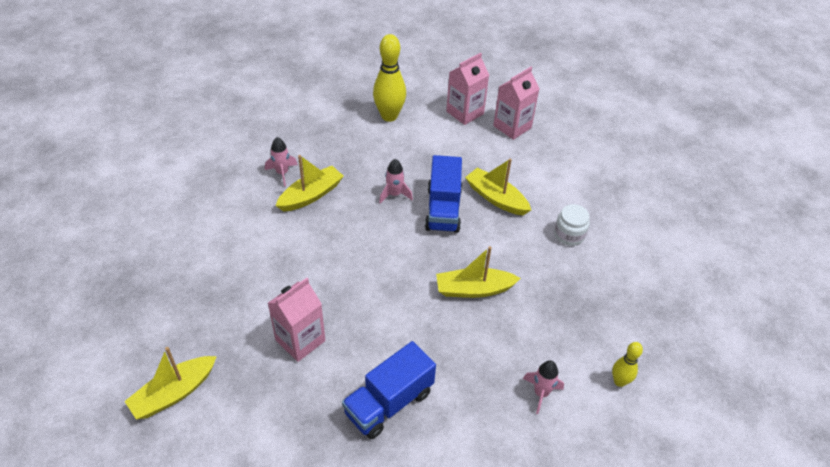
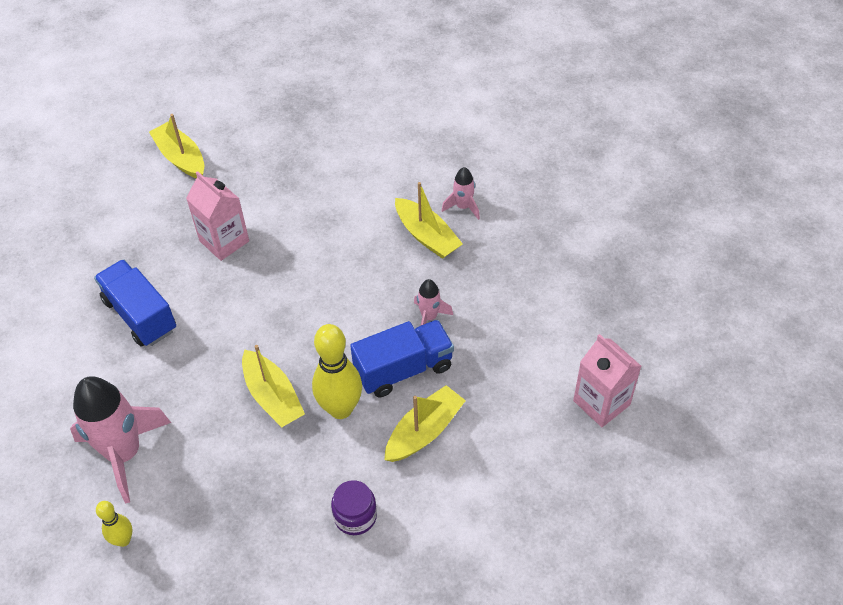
camera: 95 degrees right, 5 degrees up
(389, 116) = (581, 310): yellow bowling pin -> yellow bowling pin (340, 409)
(443, 209) = (403, 369): blue truck -> blue truck turned 150 degrees clockwise
(474, 289) = (273, 396): yellow boat -> yellow boat turned 150 degrees clockwise
(512, 127) = (576, 464): pink carton -> none
(541, 393) = (124, 453): pink rocket -> pink rocket, size x2.09
(569, 235) = (355, 516): white jar -> purple jar

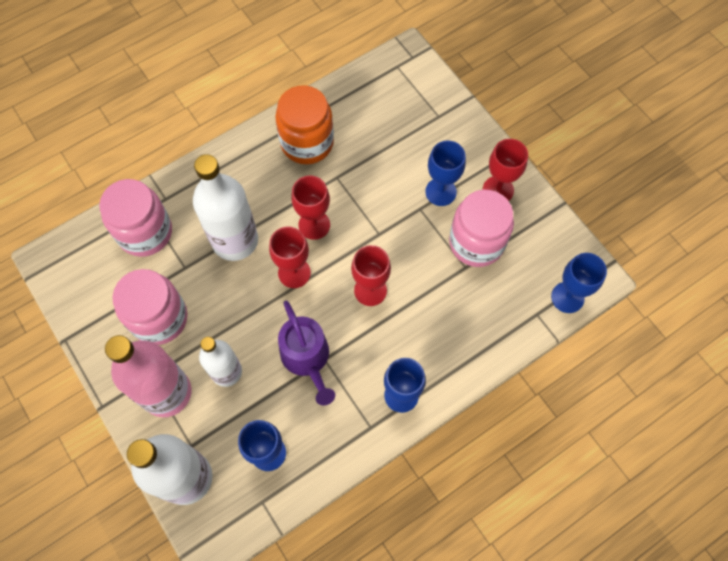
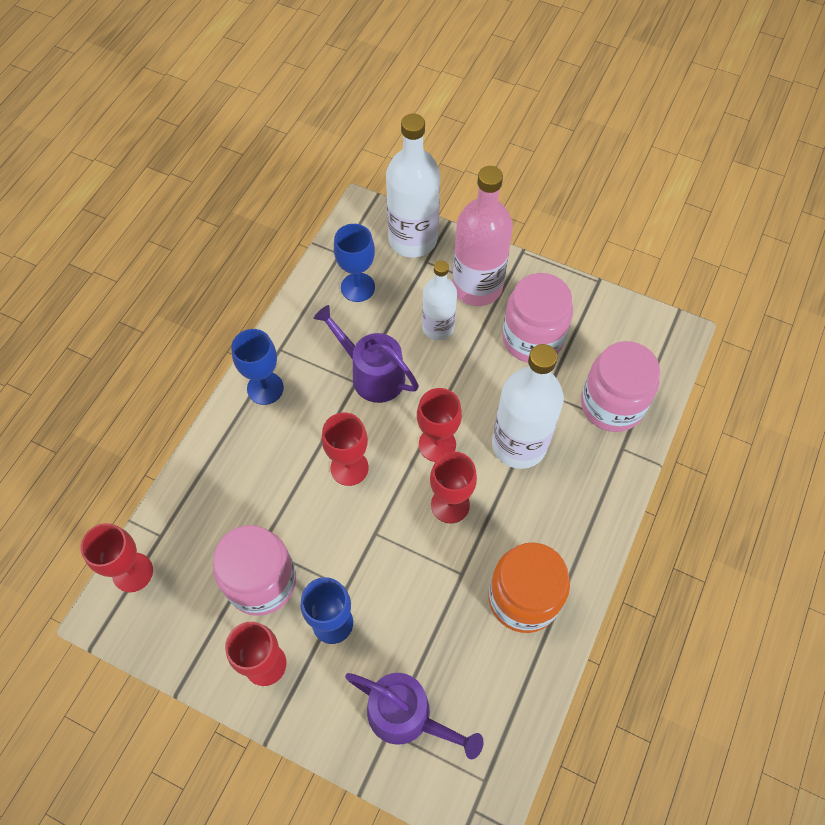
camera: 150 degrees right, 5 degrees down
(423, 118) = (406, 716): none -> purple watering can
(567, 297) = (132, 572): blue goblet -> red goblet

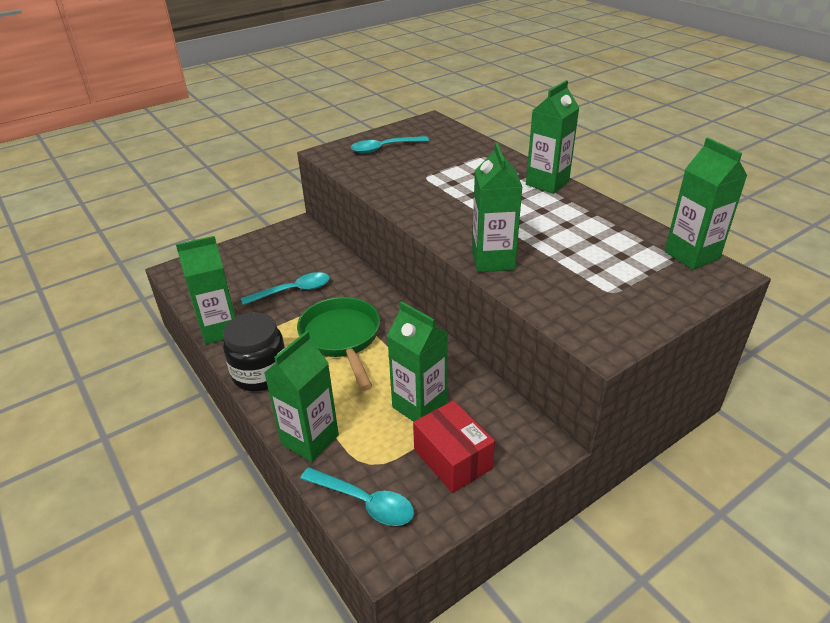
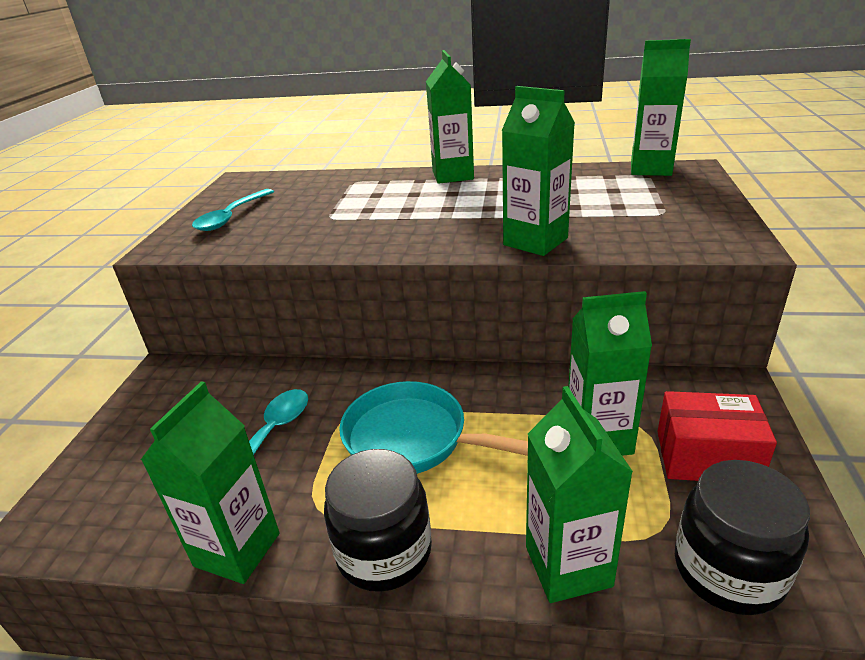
camera: 45 degrees left, 5 degrees down
(342, 338) = (415, 439): green pan -> turquoise pan
(365, 502) = (728, 570): turquoise spoon -> black jar

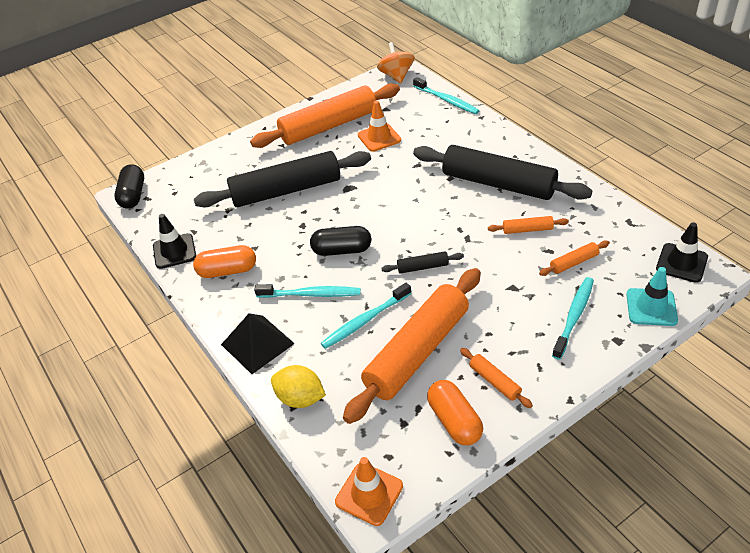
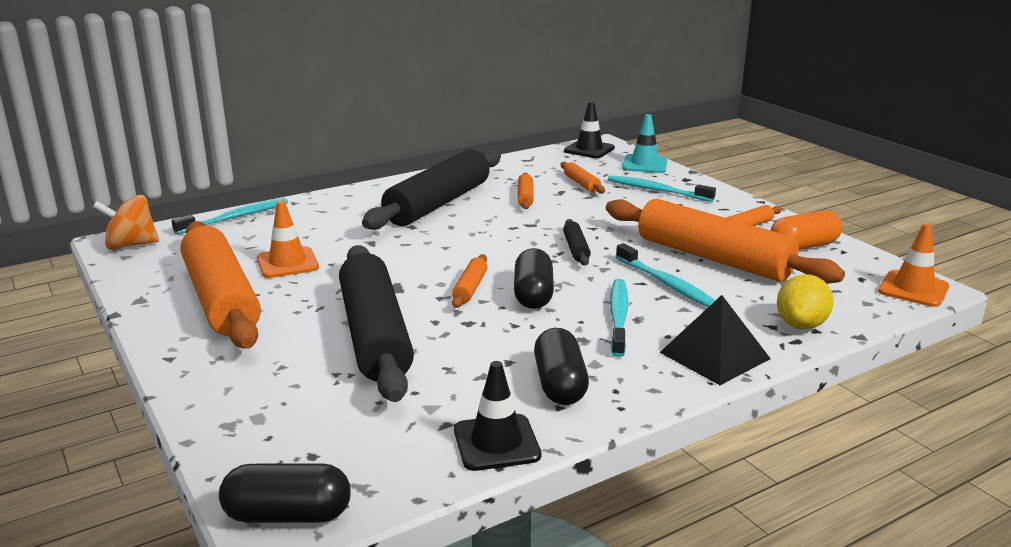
camera: 90 degrees left, 20 degrees down
(227, 271) = (560, 384): orange capsule -> black capsule
(350, 220) = (470, 288): none -> orange rolling pin

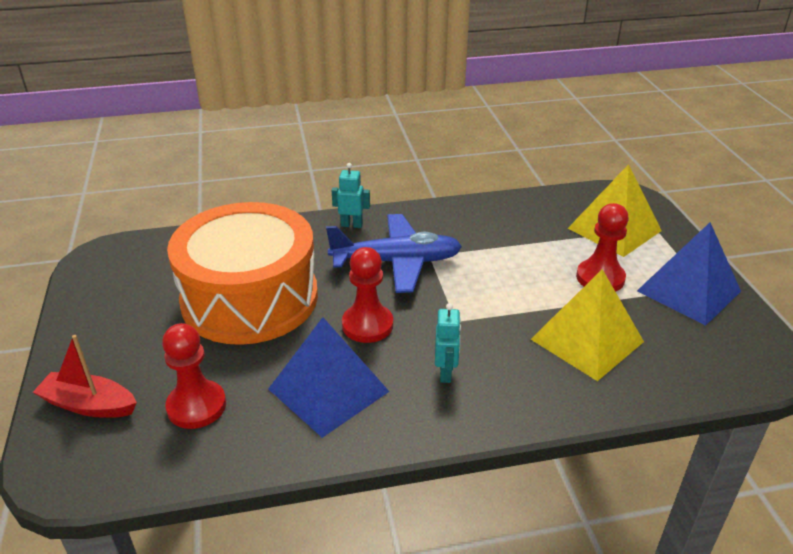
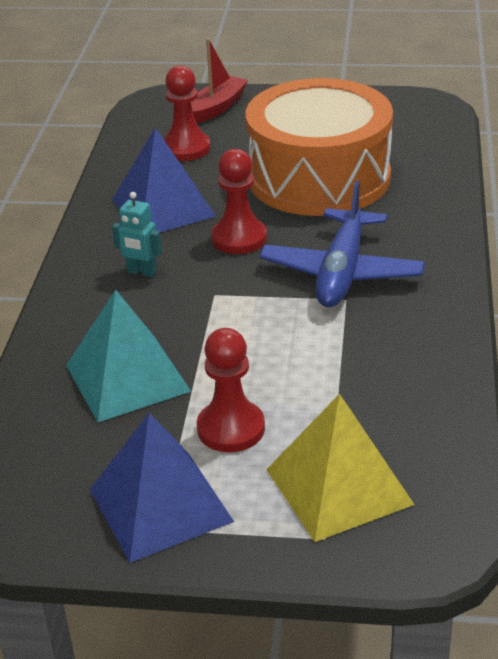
camera: 110 degrees right, 0 degrees up
(351, 225) = (436, 251): turquoise robot -> none
(587, 340) = (127, 378): yellow pyramid -> turquoise pyramid

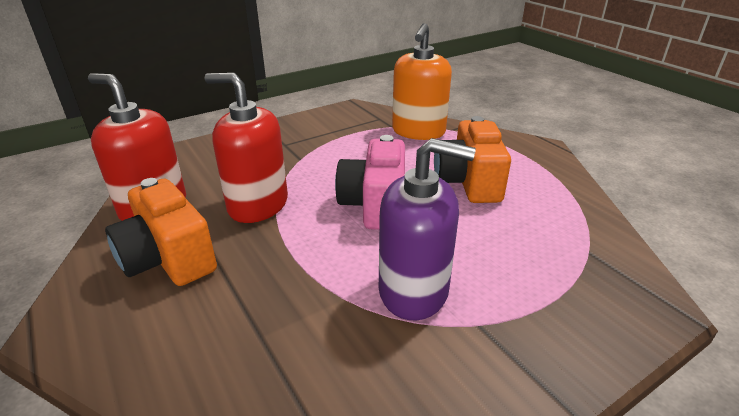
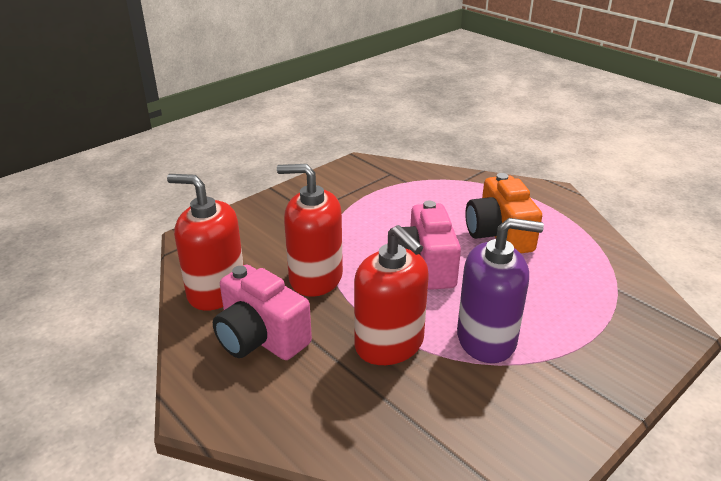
camera: 10 degrees left, 0 degrees up
(168, 259) = (260, 338): orange camera -> pink camera
(300, 283) = (389, 344): none -> red soap dispenser
(418, 131) = (434, 185): orange soap dispenser -> none

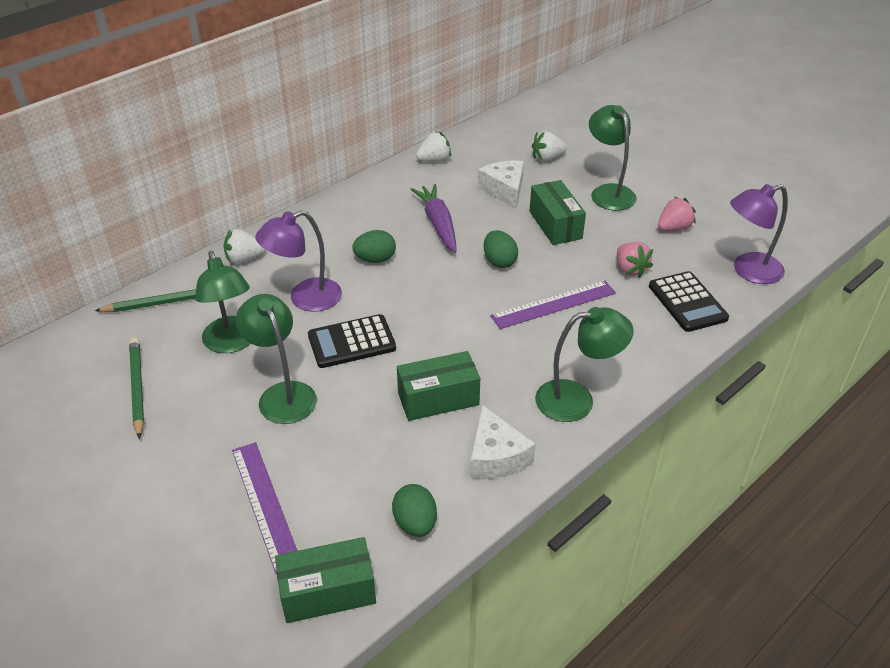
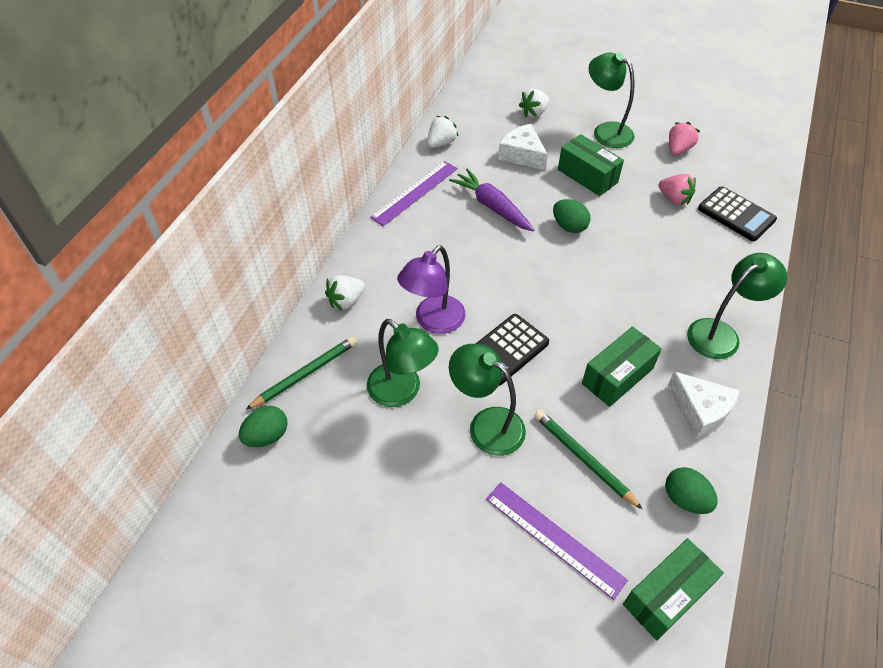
camera: 25 degrees left, 10 degrees up
(137, 388) = (349, 473): green pencil -> green pencil (583, 459)
(375, 259) = (465, 260): green egg -> green egg (267, 436)
(554, 304) = (641, 252): purple ruler -> purple ruler (415, 193)
(748, 271) = (758, 171): purple lamp -> none

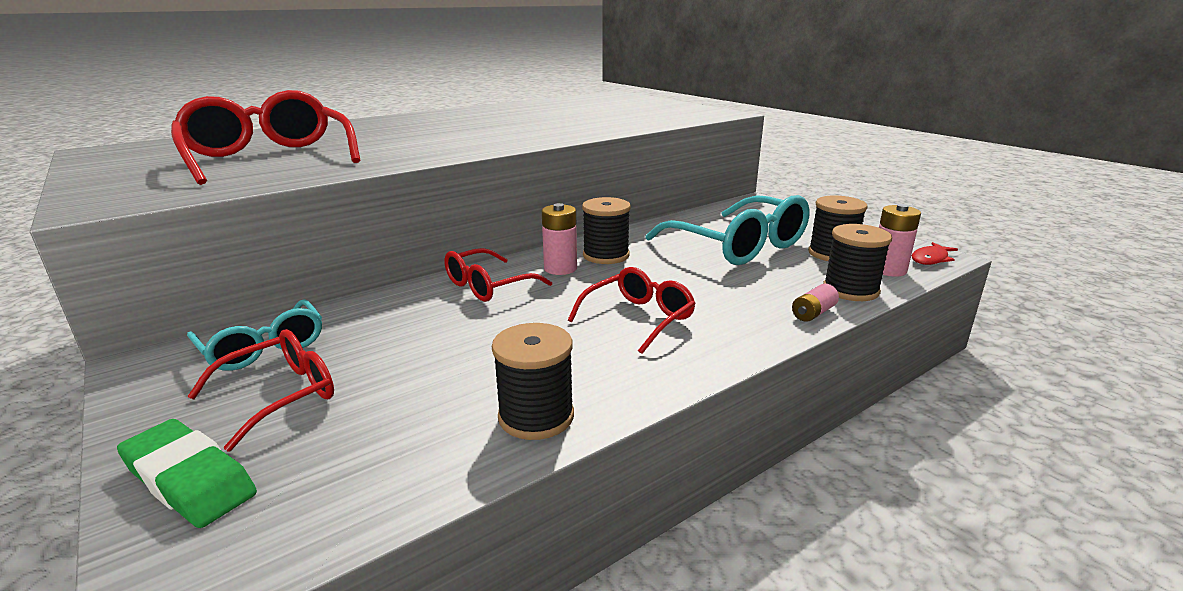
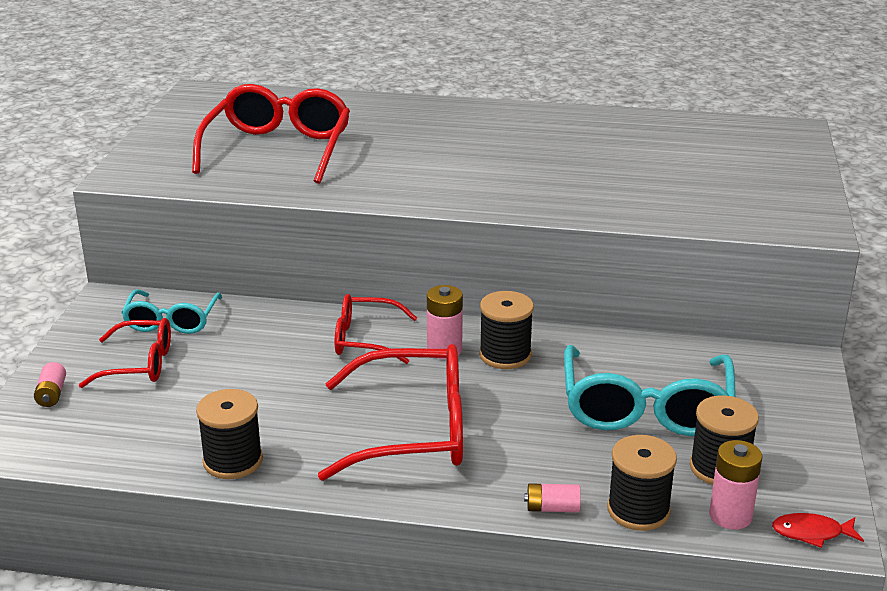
camera: 45 degrees right, 5 degrees up
(189, 480) = (52, 394): green eraser -> pink battery
(639, 318) = (414, 431): red glasses -> red glasses, size x1.69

---

**PROBLEM DESCRIPTION:** Output every line of the records exactly, excluding all pictures.

**ANSWER:**
camera: 95 degrees right, 5 degrees up
(389, 116) = (581, 310): yellow bowling pin -> yellow bowling pin (340, 409)
(443, 209) = (403, 369): blue truck -> blue truck turned 150 degrees clockwise
(474, 289) = (273, 396): yellow boat -> yellow boat turned 150 degrees clockwise
(512, 127) = (576, 464): pink carton -> none
(541, 393) = (124, 453): pink rocket -> pink rocket, size x2.09
(569, 235) = (355, 516): white jar -> purple jar

camera: 150 degrees right, 5 degrees down
(423, 118) = (406, 716): none -> purple watering can
(567, 297) = (132, 572): blue goblet -> red goblet

camera: 45 degrees left, 5 degrees down
(342, 338) = (415, 439): green pan -> turquoise pan
(365, 502) = (728, 570): turquoise spoon -> black jar

camera: 90 degrees left, 20 degrees down
(227, 271) = (560, 384): orange capsule -> black capsule
(350, 220) = (470, 288): none -> orange rolling pin

camera: 110 degrees right, 0 degrees up
(351, 225) = (436, 251): turquoise robot -> none
(587, 340) = (127, 378): yellow pyramid -> turquoise pyramid

camera: 10 degrees left, 0 degrees up
(168, 259) = (260, 338): orange camera -> pink camera
(300, 283) = (389, 344): none -> red soap dispenser
(418, 131) = (434, 185): orange soap dispenser -> none

camera: 25 degrees left, 10 degrees up
(137, 388) = (349, 473): green pencil -> green pencil (583, 459)
(375, 259) = (465, 260): green egg -> green egg (267, 436)
(554, 304) = (641, 252): purple ruler -> purple ruler (415, 193)
(748, 271) = (758, 171): purple lamp -> none

camera: 45 degrees right, 5 degrees up
(189, 480) = (52, 394): green eraser -> pink battery
(639, 318) = (414, 431): red glasses -> red glasses, size x1.69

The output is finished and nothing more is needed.